Copy out the lines without any change, starting from the first line and ending with the line that contains "Write the LilyPond", with that line included.

Records from a data collection:
------

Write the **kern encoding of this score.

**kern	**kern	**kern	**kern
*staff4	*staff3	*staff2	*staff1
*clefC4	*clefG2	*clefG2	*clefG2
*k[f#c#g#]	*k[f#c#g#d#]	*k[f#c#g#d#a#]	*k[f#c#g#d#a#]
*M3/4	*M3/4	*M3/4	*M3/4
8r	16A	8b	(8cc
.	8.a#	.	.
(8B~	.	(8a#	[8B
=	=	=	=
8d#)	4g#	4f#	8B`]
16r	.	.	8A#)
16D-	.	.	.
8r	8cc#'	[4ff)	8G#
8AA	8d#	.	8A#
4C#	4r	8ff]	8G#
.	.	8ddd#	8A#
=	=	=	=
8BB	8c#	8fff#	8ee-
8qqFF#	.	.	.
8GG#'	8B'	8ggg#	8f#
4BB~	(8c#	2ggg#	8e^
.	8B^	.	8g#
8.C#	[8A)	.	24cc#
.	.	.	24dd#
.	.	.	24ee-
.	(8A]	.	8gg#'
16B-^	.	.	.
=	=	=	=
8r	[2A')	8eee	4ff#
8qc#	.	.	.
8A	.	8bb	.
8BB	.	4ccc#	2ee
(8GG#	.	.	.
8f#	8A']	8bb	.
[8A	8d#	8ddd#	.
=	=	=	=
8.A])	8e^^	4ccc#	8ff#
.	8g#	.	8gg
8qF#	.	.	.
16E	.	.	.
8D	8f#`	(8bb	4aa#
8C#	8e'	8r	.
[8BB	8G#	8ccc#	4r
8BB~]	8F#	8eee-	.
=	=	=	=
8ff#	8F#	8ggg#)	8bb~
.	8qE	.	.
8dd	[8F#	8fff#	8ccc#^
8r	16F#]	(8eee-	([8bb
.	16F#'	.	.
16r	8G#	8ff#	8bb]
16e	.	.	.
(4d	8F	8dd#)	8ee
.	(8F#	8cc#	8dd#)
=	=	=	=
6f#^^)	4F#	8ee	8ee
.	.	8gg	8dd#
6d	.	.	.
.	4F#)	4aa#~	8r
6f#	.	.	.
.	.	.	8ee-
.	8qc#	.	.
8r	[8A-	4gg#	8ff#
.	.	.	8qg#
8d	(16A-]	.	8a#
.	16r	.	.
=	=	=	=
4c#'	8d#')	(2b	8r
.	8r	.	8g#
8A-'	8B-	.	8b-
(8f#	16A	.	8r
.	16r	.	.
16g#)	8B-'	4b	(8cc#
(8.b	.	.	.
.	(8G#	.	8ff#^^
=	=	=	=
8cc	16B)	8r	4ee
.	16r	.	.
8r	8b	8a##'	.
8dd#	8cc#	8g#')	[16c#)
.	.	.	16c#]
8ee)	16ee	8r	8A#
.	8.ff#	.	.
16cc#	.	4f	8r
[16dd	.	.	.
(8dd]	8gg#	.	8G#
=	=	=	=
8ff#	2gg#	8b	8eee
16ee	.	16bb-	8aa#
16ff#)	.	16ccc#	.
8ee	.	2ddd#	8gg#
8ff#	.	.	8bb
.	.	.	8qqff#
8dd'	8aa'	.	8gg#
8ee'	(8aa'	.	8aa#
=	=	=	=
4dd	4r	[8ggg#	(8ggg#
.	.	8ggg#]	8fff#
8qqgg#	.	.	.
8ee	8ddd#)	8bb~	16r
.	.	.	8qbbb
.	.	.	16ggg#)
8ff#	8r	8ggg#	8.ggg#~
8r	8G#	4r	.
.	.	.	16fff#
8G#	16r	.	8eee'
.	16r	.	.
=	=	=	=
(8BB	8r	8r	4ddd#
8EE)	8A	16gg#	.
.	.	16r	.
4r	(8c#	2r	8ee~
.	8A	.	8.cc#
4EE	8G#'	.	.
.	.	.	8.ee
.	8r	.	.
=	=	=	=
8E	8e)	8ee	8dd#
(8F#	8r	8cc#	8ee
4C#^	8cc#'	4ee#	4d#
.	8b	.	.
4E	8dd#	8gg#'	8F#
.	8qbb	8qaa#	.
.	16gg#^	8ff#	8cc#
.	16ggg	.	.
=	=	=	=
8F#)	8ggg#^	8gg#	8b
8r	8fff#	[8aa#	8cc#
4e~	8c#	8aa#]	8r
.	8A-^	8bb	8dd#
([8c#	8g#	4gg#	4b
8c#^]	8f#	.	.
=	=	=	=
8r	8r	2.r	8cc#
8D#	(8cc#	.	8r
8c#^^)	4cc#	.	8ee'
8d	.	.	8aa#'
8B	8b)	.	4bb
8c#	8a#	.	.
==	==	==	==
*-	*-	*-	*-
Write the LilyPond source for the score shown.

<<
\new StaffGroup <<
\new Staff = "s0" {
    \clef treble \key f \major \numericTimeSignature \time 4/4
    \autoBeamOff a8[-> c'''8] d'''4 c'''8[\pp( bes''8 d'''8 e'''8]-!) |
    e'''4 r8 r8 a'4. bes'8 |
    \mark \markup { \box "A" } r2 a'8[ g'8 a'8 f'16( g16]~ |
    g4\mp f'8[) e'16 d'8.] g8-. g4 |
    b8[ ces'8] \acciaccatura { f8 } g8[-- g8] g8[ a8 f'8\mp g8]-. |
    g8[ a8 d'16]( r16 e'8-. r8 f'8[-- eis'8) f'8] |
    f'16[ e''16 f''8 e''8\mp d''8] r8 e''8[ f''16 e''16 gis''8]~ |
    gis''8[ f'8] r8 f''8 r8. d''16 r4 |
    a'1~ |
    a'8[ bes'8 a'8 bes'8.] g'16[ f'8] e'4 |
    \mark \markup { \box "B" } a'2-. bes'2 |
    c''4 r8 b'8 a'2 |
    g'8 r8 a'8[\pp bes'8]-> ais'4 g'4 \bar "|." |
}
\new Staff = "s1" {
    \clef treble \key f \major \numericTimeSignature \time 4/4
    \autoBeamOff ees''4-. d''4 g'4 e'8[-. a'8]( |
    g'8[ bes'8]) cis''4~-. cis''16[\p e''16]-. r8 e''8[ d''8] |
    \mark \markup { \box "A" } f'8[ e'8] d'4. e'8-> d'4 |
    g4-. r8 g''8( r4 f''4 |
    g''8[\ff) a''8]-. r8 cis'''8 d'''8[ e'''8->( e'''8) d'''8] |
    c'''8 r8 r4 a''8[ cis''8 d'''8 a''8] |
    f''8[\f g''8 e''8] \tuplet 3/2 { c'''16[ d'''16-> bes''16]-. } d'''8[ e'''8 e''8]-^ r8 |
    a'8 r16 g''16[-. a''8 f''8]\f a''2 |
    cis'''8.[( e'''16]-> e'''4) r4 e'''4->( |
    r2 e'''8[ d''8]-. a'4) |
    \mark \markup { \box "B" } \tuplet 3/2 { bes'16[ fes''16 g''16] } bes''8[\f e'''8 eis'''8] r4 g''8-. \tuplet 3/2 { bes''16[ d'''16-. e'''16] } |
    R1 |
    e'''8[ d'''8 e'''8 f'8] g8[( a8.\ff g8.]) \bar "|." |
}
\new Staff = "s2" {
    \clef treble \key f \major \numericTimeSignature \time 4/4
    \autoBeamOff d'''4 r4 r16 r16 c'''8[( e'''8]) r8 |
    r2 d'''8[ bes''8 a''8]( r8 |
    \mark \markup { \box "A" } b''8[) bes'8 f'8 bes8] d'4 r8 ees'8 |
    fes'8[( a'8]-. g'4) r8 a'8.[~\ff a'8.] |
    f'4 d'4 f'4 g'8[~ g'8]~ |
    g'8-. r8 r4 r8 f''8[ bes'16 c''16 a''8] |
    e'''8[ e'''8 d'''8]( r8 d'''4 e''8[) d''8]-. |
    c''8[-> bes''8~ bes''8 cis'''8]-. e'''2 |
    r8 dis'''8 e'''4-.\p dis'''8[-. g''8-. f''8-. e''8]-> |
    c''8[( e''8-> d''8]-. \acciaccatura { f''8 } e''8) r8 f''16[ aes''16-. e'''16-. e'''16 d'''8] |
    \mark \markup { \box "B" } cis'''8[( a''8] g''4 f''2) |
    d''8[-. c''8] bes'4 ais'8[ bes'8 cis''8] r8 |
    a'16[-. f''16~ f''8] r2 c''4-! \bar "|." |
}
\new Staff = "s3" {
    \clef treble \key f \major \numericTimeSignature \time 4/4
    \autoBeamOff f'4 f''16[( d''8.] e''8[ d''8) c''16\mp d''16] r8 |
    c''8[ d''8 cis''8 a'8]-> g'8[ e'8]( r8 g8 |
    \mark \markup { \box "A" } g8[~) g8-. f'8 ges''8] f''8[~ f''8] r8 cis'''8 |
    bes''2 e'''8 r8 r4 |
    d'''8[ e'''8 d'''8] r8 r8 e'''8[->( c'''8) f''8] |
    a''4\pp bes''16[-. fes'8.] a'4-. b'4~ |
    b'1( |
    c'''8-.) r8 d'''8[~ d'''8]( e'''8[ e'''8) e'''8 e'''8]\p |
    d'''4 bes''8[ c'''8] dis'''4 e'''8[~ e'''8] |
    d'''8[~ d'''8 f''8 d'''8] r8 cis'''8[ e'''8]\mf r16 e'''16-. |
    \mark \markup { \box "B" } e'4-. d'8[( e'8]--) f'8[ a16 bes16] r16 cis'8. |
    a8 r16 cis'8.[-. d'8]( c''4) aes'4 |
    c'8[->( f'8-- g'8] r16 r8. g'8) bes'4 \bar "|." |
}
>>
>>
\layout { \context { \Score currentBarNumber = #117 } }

------

Task result:
Write the **kern encoding of this score.

**kern	**kern	**kern	**kern
*staff4	*staff3	*staff2	*staff1
*clefC4	*clefG2	*clefG2	*clefG2
*k[f#c#g#]	*k[f#c#g#d#]	*k[f#c#g#d#a#]	*k[f#c#g#d#a#]
*M3/4	*M3/4	*M3/4	*M3/4
8r	16A	8b	(8cc
.	8.a#	.	.
(8B~	.	(8a#	[8B
=	=	=	=
8d#)	4g#	4f#	8B`]
16r	.	.	8A#)
16D-	.	.	.
8r	8cc#'	[4ff)	8G#
8AA	8d#	.	8A#
4C#	4r	8ff]	8G#
.	.	8ddd#	8A#
=	=	=	=
8BB	8c#	8fff#	8ee-
8qqFF#	.	.	.
8GG#'	8B'	8ggg#	8f#
4BB~	(8c#	2ggg#	8e^
.	8B^	.	8g#
8.C#	[8A)	.	24cc#
.	.	.	24dd#
.	.	.	24ee-
.	(8A]	.	8gg#'
16B-^	.	.	.
=	=	=	=
8r	[2A')	8eee	4ff#
8qc#	.	.	.
8A	.	8bb	.
8BB	.	4ccc#	2ee
(8GG#	.	.	.
8f#	8A']	8bb	.
[8A	8d#	8ddd#	.
=	=	=	=
8.A])	8e^^	4ccc#	8ff#
.	8g#	.	8gg
8qF#	.	.	.
16E	.	.	.
8D	8f#`	(8bb	4aa#
8C#	8e'	8r	.
[8BB	8G#	8ccc#	4r
8BB~]	8F#	8eee-	.
=	=	=	=
8ff#	8F#	8ggg#)	8bb~
.	8qE	.	.
8dd	[8F#	8fff#	8ccc#^
8r	16F#]	(8eee-	([8bb
.	16F#'	.	.
16r	8G#	8ff#	8bb]
16e	.	.	.
(4d	8F	8dd#)	8ee
.	(8F#	8cc#	8dd#)
=	=	=	=
6f#^^)	4F#	8ee	8ee
.	.	8gg	8dd#
6d	.	.	.
.	4F#)	4aa#~	8r
6f#	.	.	.
.	.	.	8ee-
.	8qc#	.	.
8r	[8A-	4gg#	8ff#
.	.	.	8qg#
8d	(16A-]	.	8a#
.	16r	.	.
=	=	=	=
4c#'	8d#')	(2b	8r
.	8r	.	8g#
8A-'	8B-	.	8b-
(8f#	16A	.	8r
.	16r	.	.
16g#)	8B-'	4b	(8cc#
(8.b	.	.	.
.	(8G#	.	8ff#^^
=	=	=	=
8cc	16B)	8r	4ee
.	16r	.	.
8r	8b	8a##'	.
8dd#	8cc#	8g#')	[16c#)
.	.	.	16c#]
8ee)	16ee	8r	8A#
.	8.ff#	.	.
16cc#	.	4f	8r
[16dd	.	.	.
(8dd]	8gg#	.	8G#
=	=	=	=
8ff#	2gg#	8b	8eee
16ee	.	16bb-	8aa#
16ff#)	.	16ccc#	.
8ee	.	2ddd#	8gg#
8ff#	.	.	8bb
.	.	.	8qqff#
8dd'	8aa'	.	8gg#
8ee'	(8aa'	.	8aa#
=	=	=	=
4dd	4r	[8ggg#	(8ggg#
.	.	8ggg#]	8fff#
8qqgg#	.	.	.
8ee	8ddd#)	8bb~	16r
.	.	.	8qbbb
.	.	.	16ggg#)
8ff#	8r	8ggg#	8.ggg#~
8r	8G#	4r	.
.	.	.	16fff#
8G#	16r	.	8eee'
.	16r	.	.
=	=	=	=
(8BB	8r	8r	4ddd#
8EE)	8A	16gg#	.
.	.	16r	.
4r	(8c#	2r	8ee~
.	8A	.	8.cc#
4EE	8G#'	.	.
.	.	.	8.ee
.	8r	.	.
=	=	=	=
8E	8e)	8ee	8dd#
(8F#	8r	8cc#	8ee
4C#^	8cc#'	4ee#	4d#
.	8b	.	.
4E	8dd#	8gg#'	8F#
.	8qbb	8qaa#	.
.	16gg#^	8ff#	8cc#
.	16ggg	.	.
=	=	=	=
8F#)	8ggg#^	8gg#	8b
8r	8fff#	[8aa#	8cc#
4e~	8c#	8aa#]	8r
.	8A-^	8bb	8dd#
([8c#	8g#	4gg#	4b
8c#^]	8f#	.	.
=	=	=	=
8r	8r	2.r	8cc#
8D#	(8cc#	.	8r
8c#^^)	4cc#	.	8ee'
8d	.	.	8aa#'
8B	8b)	.	4bb
8c#	8a#	.	.
==	==	==	==
*-	*-	*-	*-
Write the LilyPond source for the score shown.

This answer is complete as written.